**Work item:**
Write out the entire listing below exactly, with the pictures left out.

-------- Source material

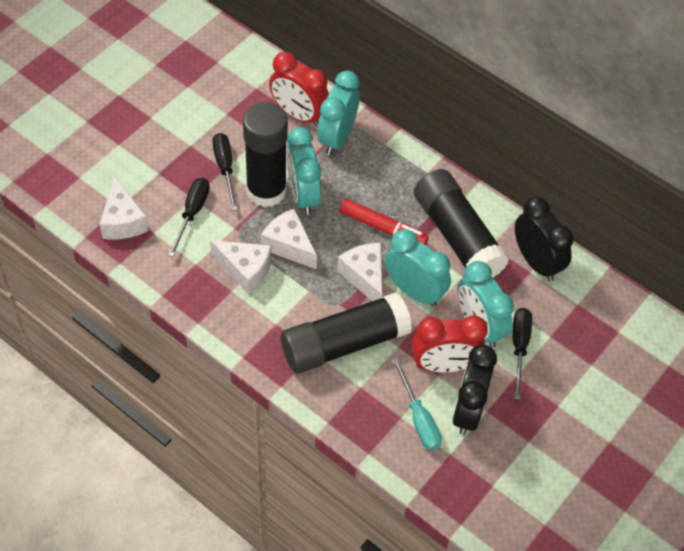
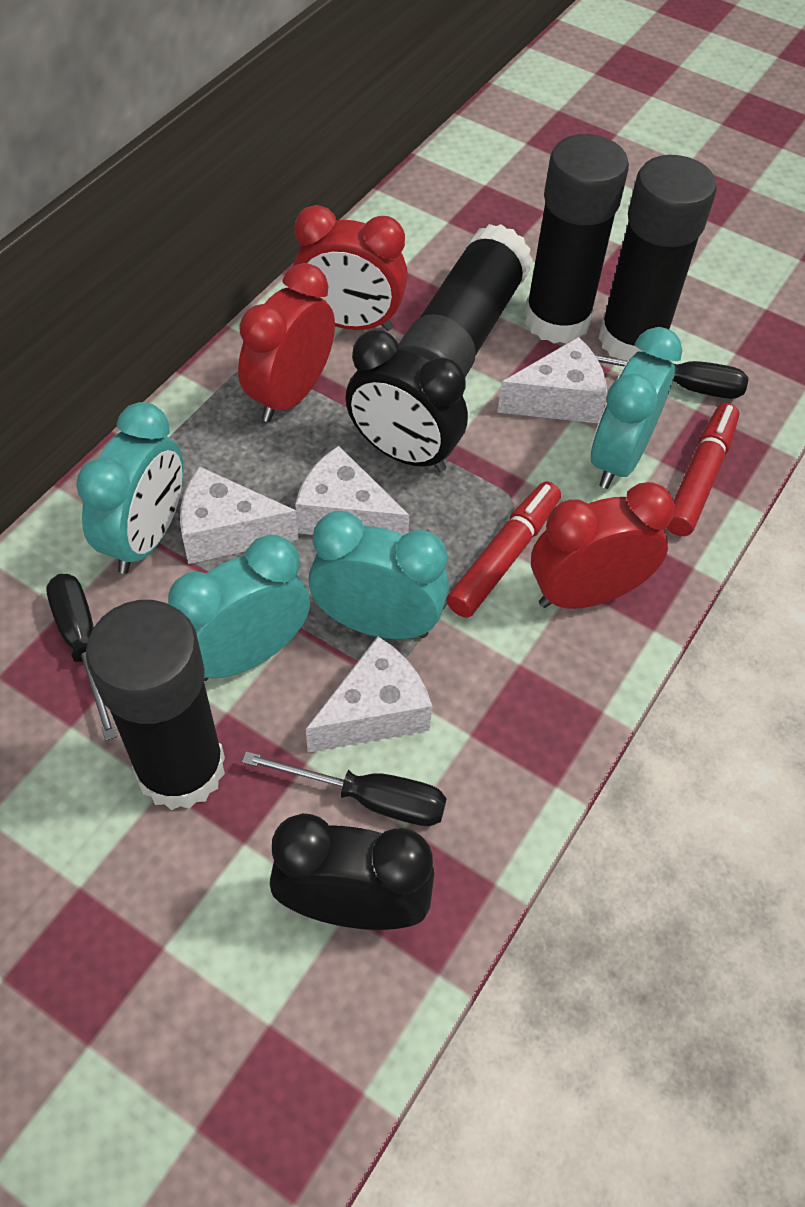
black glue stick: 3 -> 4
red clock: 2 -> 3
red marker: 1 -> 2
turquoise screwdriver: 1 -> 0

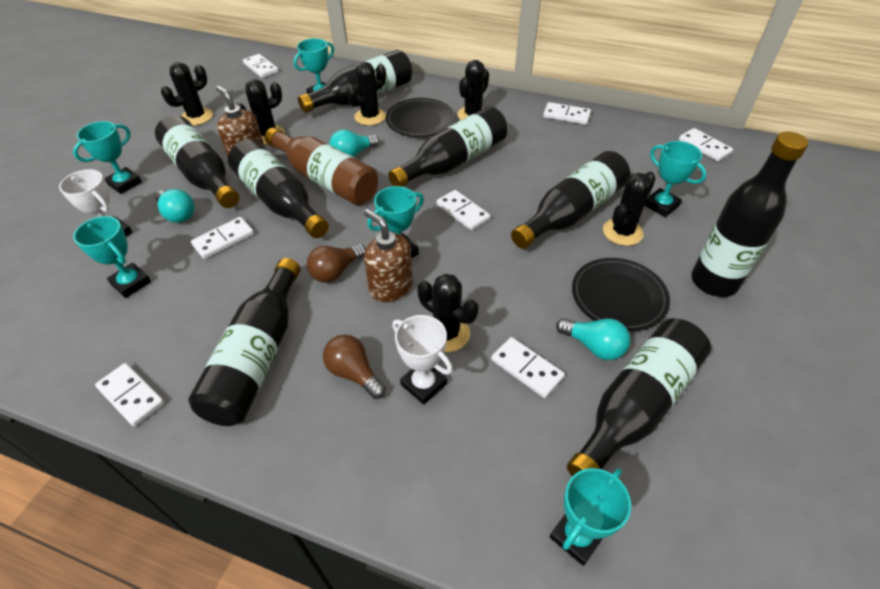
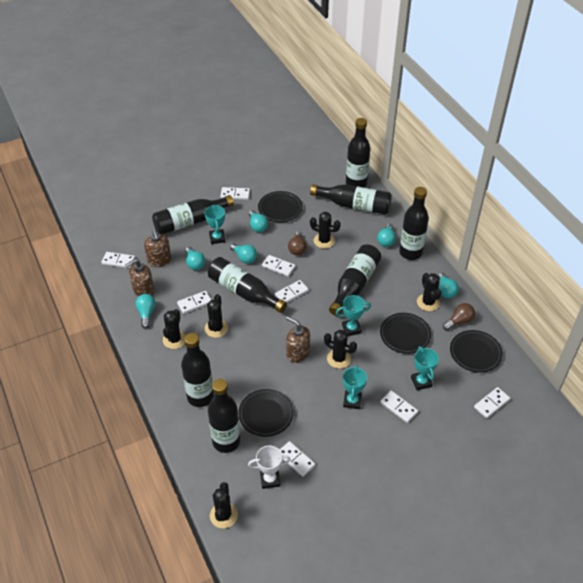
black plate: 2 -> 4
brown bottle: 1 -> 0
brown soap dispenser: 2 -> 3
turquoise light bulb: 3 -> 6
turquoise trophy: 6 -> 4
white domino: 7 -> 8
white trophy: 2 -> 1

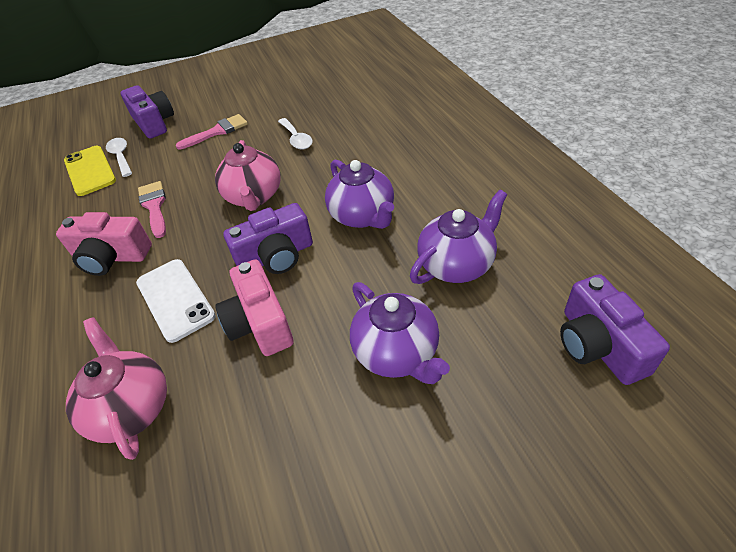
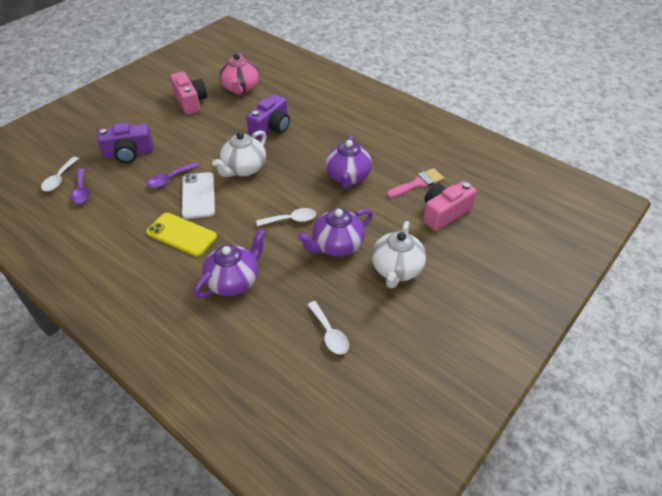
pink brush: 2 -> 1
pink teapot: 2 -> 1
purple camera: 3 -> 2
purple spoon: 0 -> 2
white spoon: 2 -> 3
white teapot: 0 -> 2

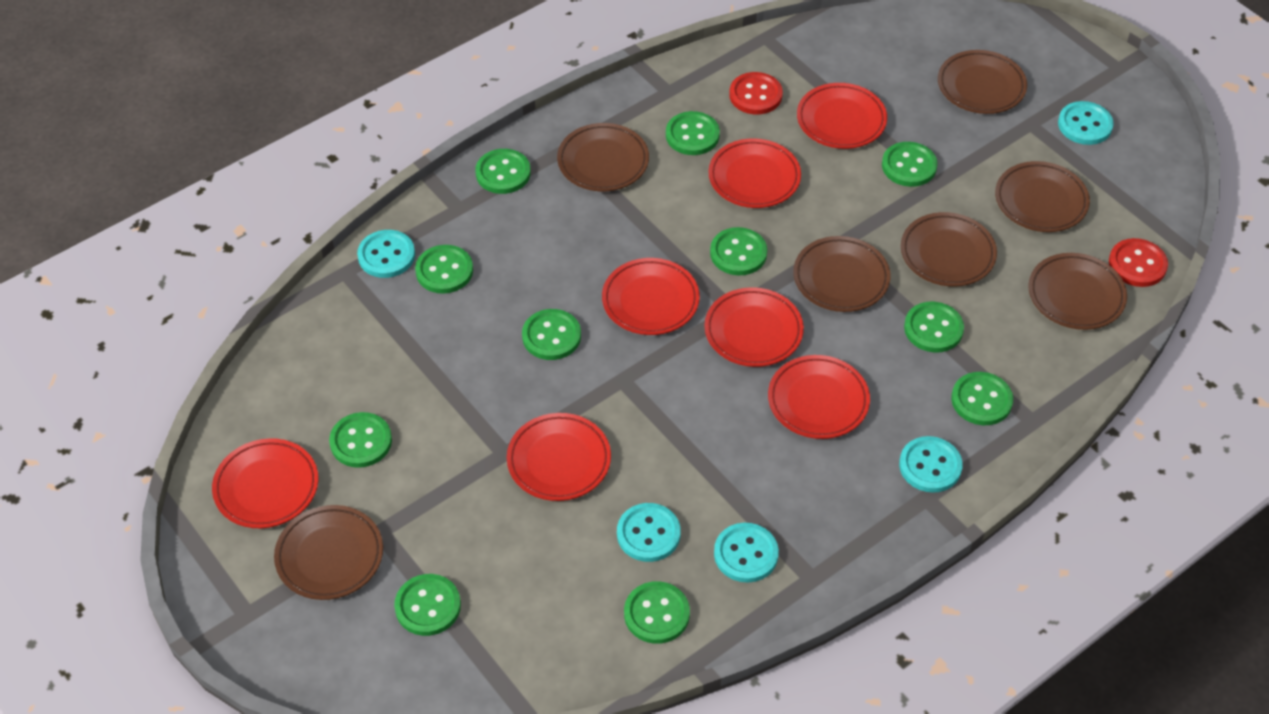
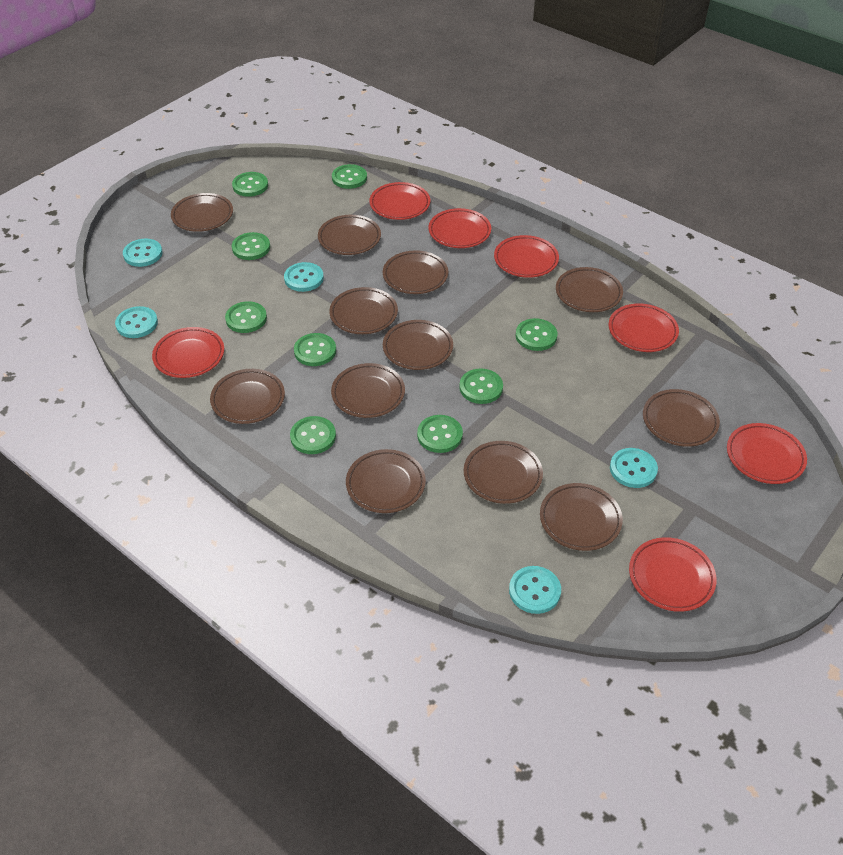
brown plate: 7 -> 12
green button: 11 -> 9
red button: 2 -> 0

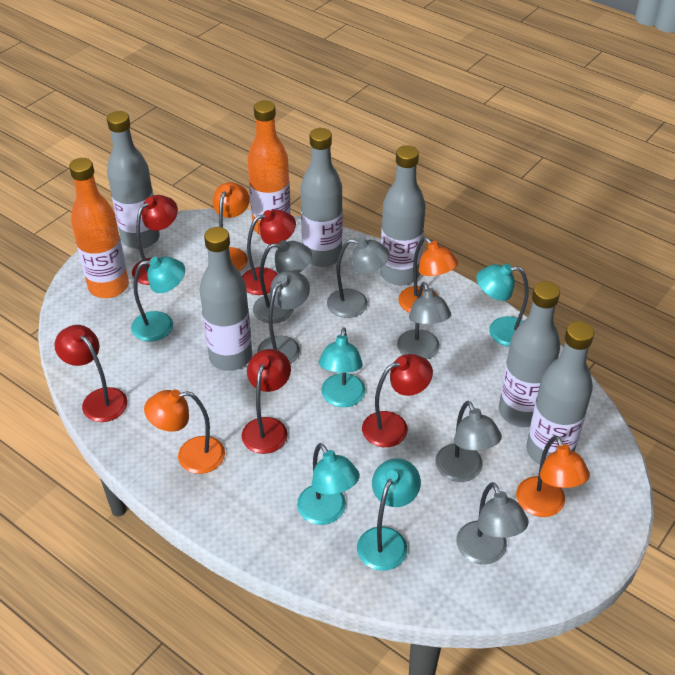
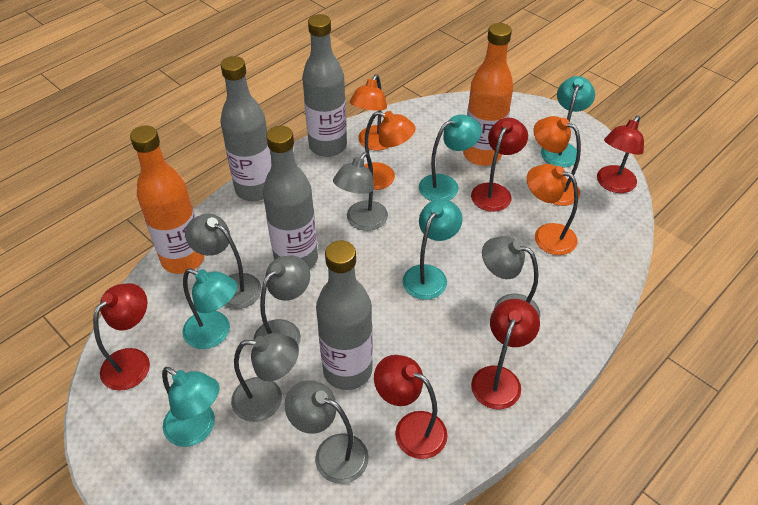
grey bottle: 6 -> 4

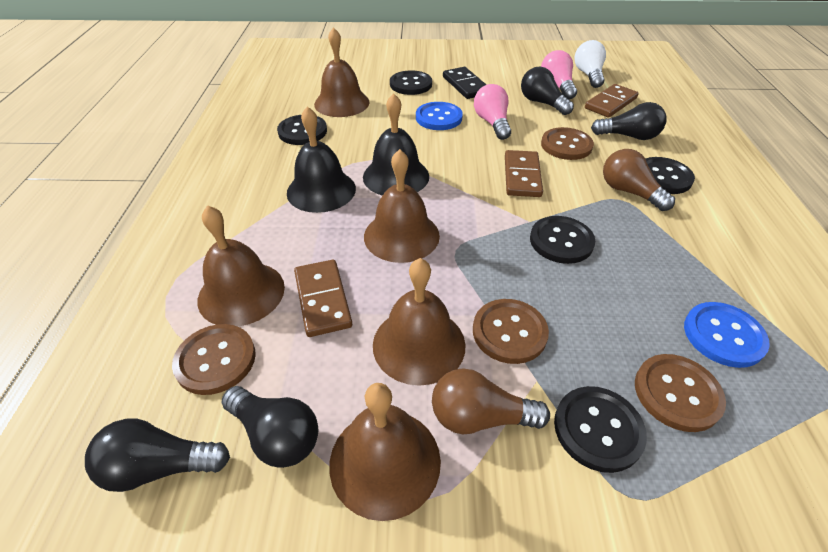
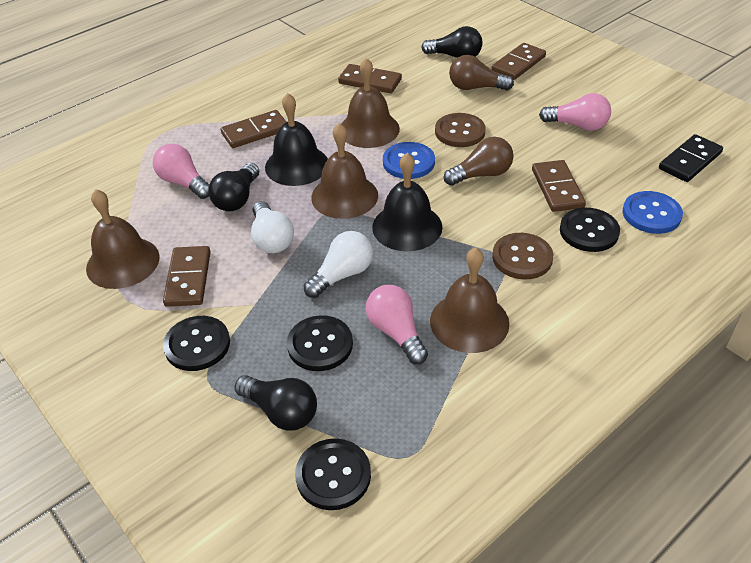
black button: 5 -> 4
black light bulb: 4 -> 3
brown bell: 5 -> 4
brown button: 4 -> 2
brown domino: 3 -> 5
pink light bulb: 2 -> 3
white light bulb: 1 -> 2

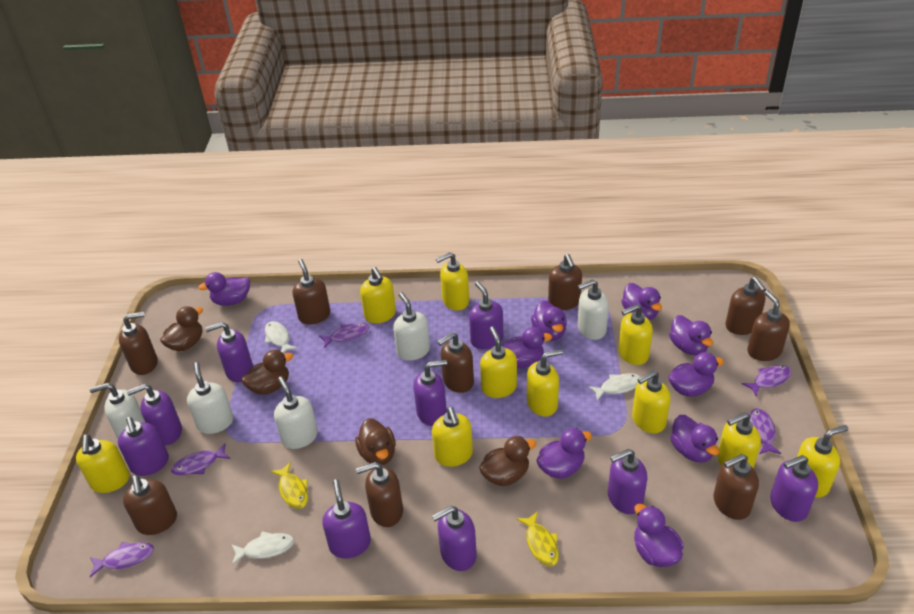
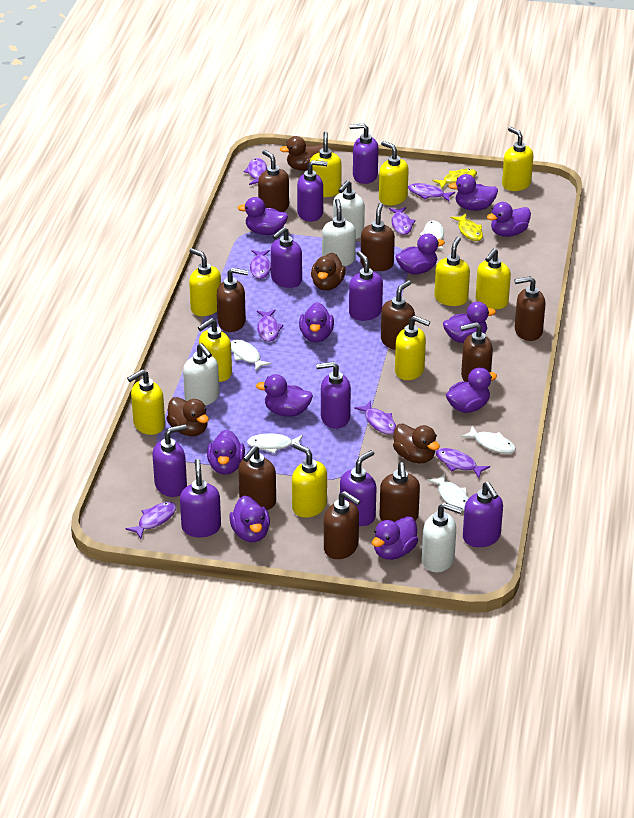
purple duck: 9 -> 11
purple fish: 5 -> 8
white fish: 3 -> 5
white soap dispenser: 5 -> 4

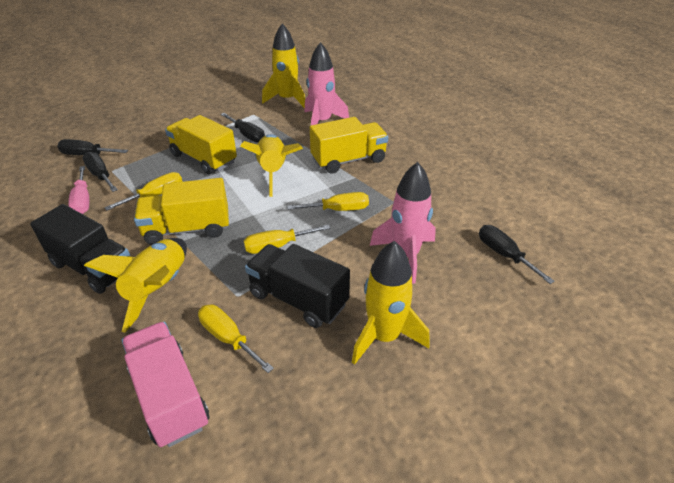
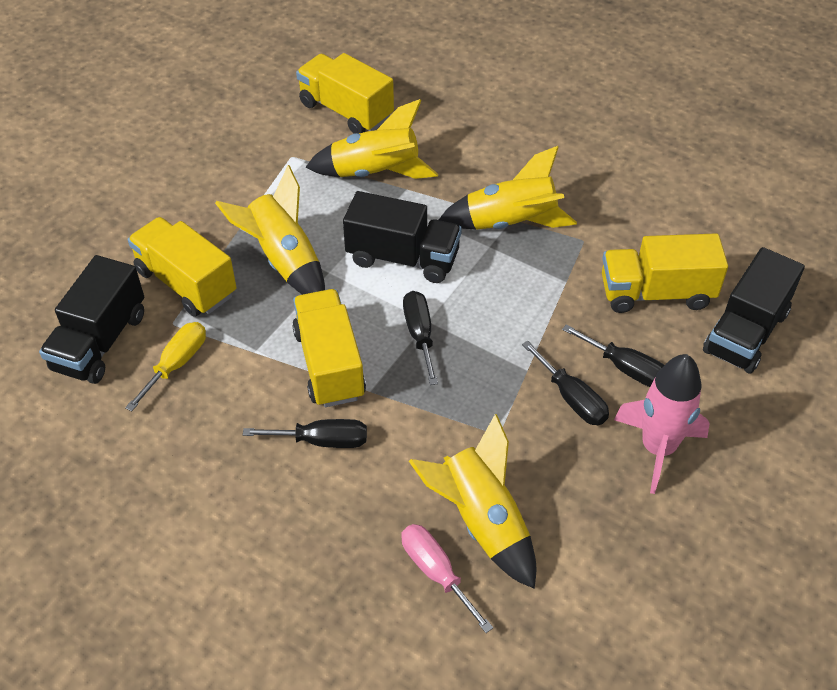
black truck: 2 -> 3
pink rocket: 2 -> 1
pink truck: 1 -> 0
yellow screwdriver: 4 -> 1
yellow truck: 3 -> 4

----------------

**Task answer:**
black glue stick: 3 -> 4
red clock: 2 -> 3
red marker: 1 -> 2
turquoise screwdriver: 1 -> 0

black plate: 2 -> 4
brown bottle: 1 -> 0
brown soap dispenser: 2 -> 3
turquoise light bulb: 3 -> 6
turquoise trophy: 6 -> 4
white domino: 7 -> 8
white trophy: 2 -> 1

pink brush: 2 -> 1
pink teapot: 2 -> 1
purple camera: 3 -> 2
purple spoon: 0 -> 2
white spoon: 2 -> 3
white teapot: 0 -> 2

brown plate: 7 -> 12
green button: 11 -> 9
red button: 2 -> 0

grey bottle: 6 -> 4

black button: 5 -> 4
black light bulb: 4 -> 3
brown bell: 5 -> 4
brown button: 4 -> 2
brown domino: 3 -> 5
pink light bulb: 2 -> 3
white light bulb: 1 -> 2

purple duck: 9 -> 11
purple fish: 5 -> 8
white fish: 3 -> 5
white soap dispenser: 5 -> 4

black truck: 2 -> 3
pink rocket: 2 -> 1
pink truck: 1 -> 0
yellow screwdriver: 4 -> 1
yellow truck: 3 -> 4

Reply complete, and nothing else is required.